╭──

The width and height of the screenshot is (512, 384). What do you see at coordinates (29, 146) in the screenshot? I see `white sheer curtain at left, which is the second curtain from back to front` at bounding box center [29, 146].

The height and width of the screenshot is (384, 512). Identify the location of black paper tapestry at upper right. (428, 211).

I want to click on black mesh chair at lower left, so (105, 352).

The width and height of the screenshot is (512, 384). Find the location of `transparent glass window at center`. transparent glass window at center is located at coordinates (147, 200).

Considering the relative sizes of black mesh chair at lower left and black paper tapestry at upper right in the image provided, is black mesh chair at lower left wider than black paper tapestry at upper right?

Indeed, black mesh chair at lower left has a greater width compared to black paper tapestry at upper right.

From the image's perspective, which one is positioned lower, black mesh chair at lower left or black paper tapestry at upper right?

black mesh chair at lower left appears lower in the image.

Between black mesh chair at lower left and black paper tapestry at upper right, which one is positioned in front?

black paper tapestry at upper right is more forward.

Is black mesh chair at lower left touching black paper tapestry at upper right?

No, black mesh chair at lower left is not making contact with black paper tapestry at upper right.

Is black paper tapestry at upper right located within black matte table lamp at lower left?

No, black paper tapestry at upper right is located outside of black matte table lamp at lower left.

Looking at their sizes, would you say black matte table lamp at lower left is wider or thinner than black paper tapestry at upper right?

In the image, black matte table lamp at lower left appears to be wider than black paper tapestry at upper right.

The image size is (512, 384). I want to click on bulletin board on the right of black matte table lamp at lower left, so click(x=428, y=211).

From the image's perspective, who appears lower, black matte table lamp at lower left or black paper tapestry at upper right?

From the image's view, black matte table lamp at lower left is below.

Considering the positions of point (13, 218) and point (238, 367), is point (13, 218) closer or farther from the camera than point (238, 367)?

╰──

Task description: Copy the rows from the line containing "Is black paper" through the line containing "The image size", including both of those lines.

Answer for the task:
Is black paper tapestry at upper right located within black matte table lamp at lower left?

No, black paper tapestry at upper right is located outside of black matte table lamp at lower left.

Looking at their sizes, would you say black matte table lamp at lower left is wider or thinner than black paper tapestry at upper right?

In the image, black matte table lamp at lower left appears to be wider than black paper tapestry at upper right.

The image size is (512, 384). I want to click on bulletin board on the right of black matte table lamp at lower left, so click(x=428, y=211).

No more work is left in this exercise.